Items listed in a dataset
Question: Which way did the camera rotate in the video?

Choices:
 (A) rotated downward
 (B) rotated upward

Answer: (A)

---

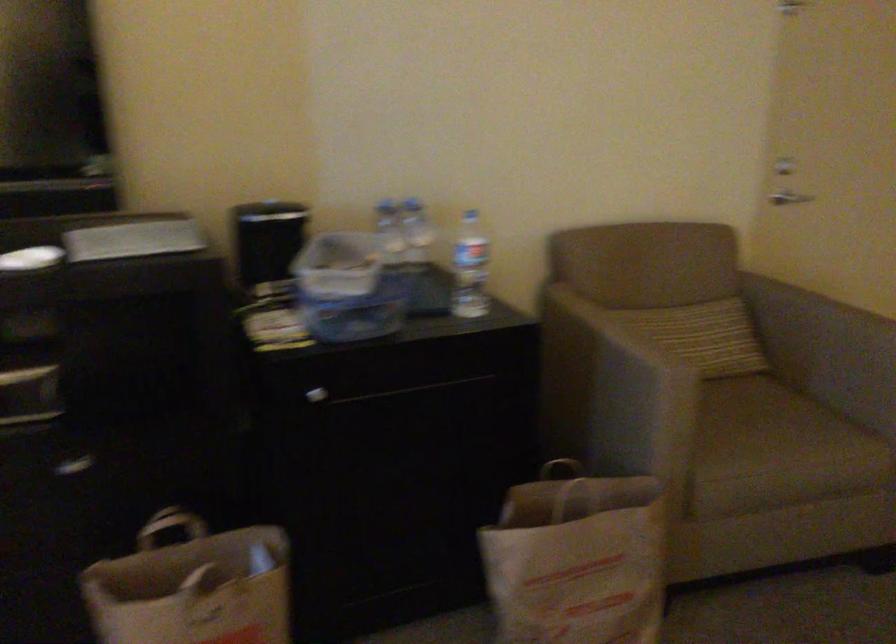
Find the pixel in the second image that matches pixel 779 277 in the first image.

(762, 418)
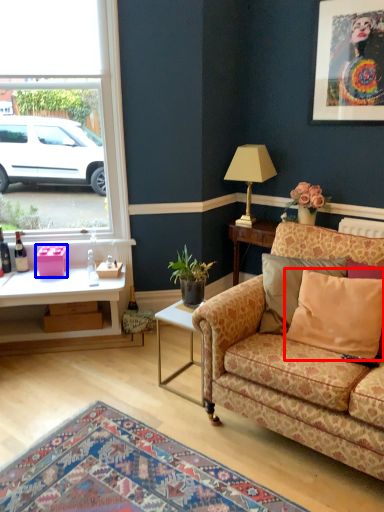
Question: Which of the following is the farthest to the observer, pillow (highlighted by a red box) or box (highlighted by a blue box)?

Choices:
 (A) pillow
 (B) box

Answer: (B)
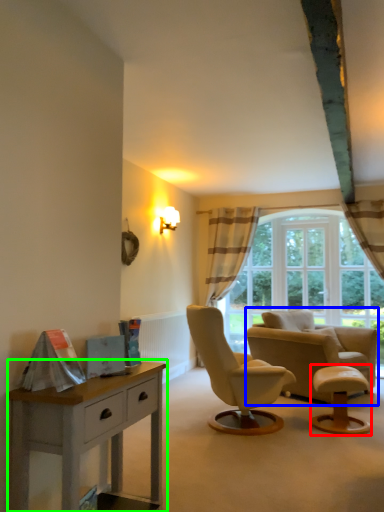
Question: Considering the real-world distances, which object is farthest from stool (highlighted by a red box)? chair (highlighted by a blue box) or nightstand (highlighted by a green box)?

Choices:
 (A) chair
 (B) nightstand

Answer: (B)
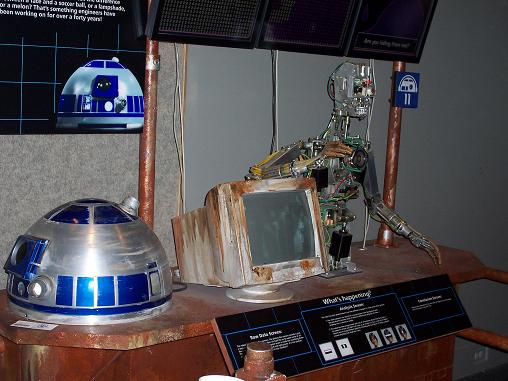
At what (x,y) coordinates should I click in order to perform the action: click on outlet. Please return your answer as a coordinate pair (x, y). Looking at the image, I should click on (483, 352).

SET TASK: Repeat the lines of the material word for word, beginning at the line that contains "Find the pixel" and stopping after the line that contains "At what (x,y)". Leave out the picture markers.

FINISHED ANSWER:
Find the pixel in the second image that matches pixel 779 277 in the first image.

(762, 418)
Question: Which of the following is the farthest to the observer, pillow (highlighted by a red box) or box (highlighted by a blue box)?

Choices:
 (A) pillow
 (B) box

Answer: (B)
Question: Considering the real-world distances, which object is farthest from stool (highlighted by a red box)? chair (highlighted by a blue box) or nightstand (highlighted by a green box)?

Choices:
 (A) chair
 (B) nightstand

Answer: (B)
At what (x,y) coordinates should I click in order to perform the action: click on outlet. Please return your answer as a coordinate pair (x, y). Looking at the image, I should click on (483, 352).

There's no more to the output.